Required work - Find how many lines below hold "left", then state that number by itself.

Available records -
#####
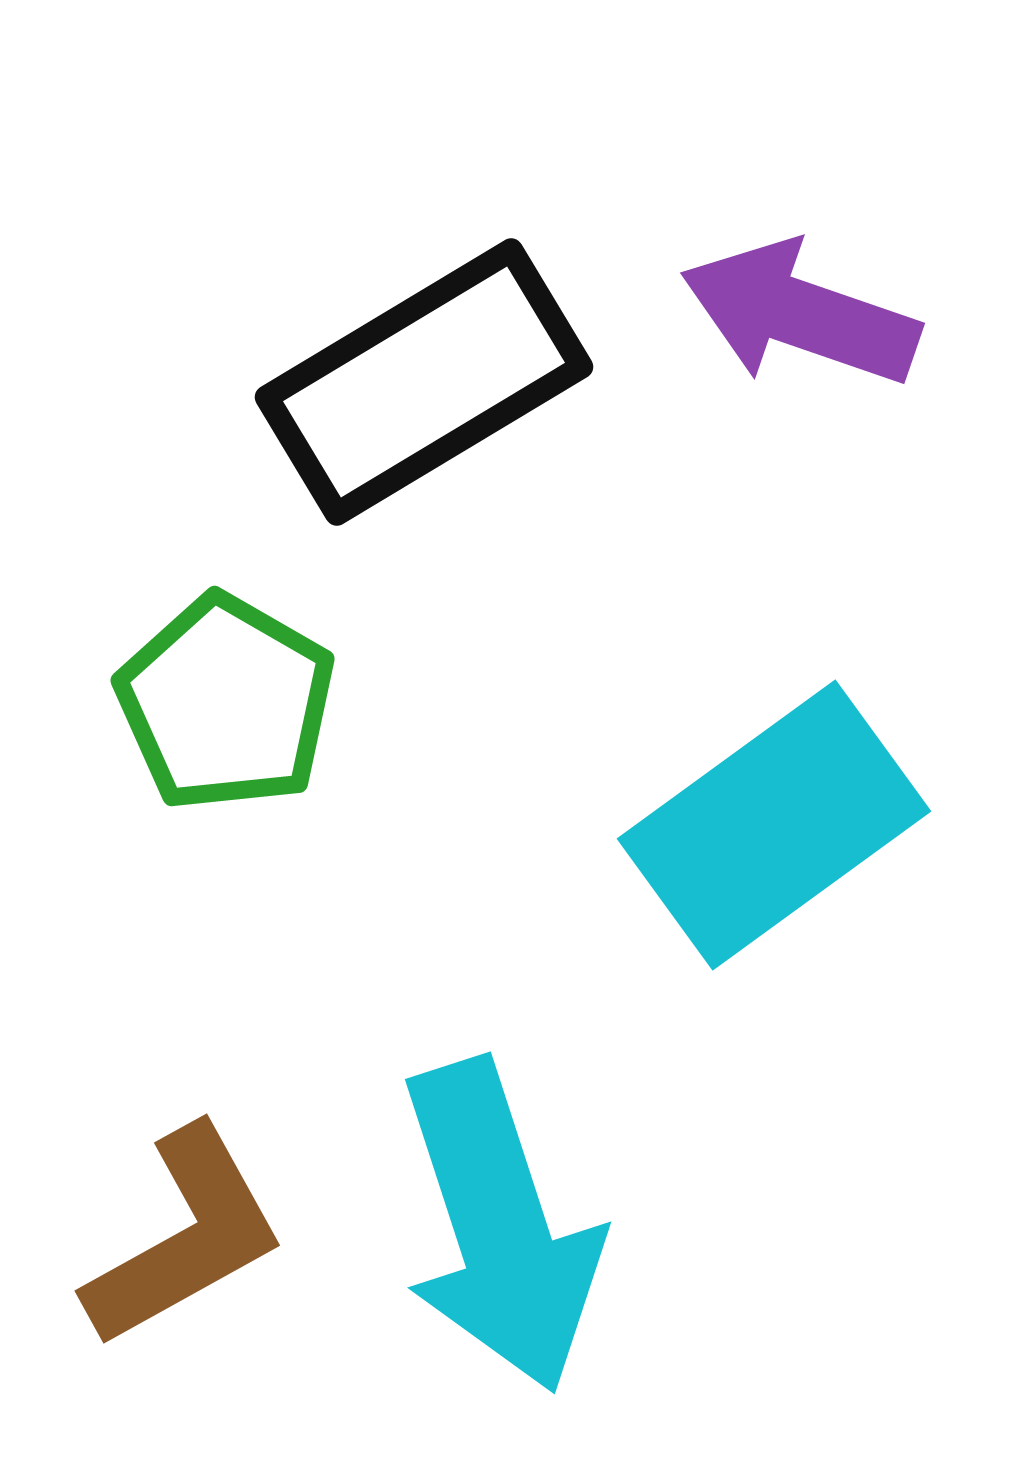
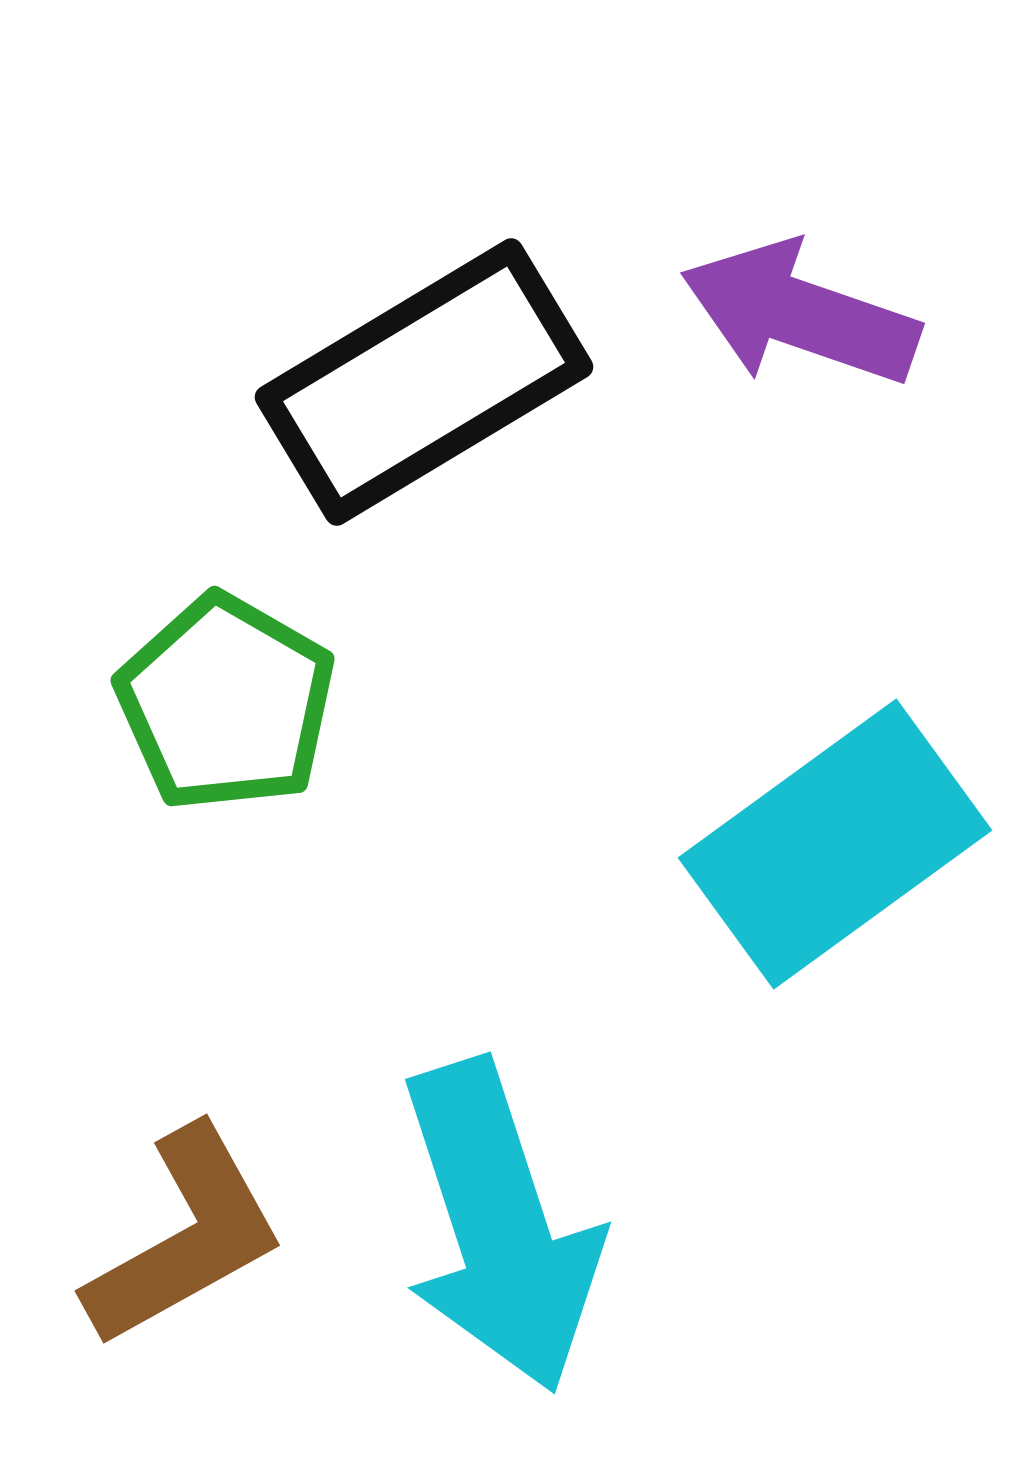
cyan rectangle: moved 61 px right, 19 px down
#####
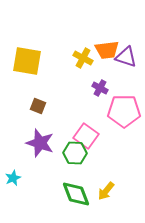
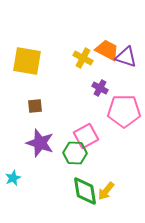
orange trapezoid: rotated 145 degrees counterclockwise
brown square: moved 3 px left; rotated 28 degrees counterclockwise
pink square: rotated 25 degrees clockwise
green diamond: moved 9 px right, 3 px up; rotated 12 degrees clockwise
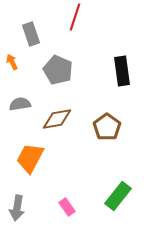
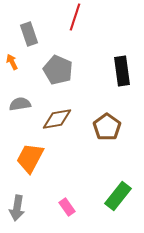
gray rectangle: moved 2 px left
#####
Task solution - 2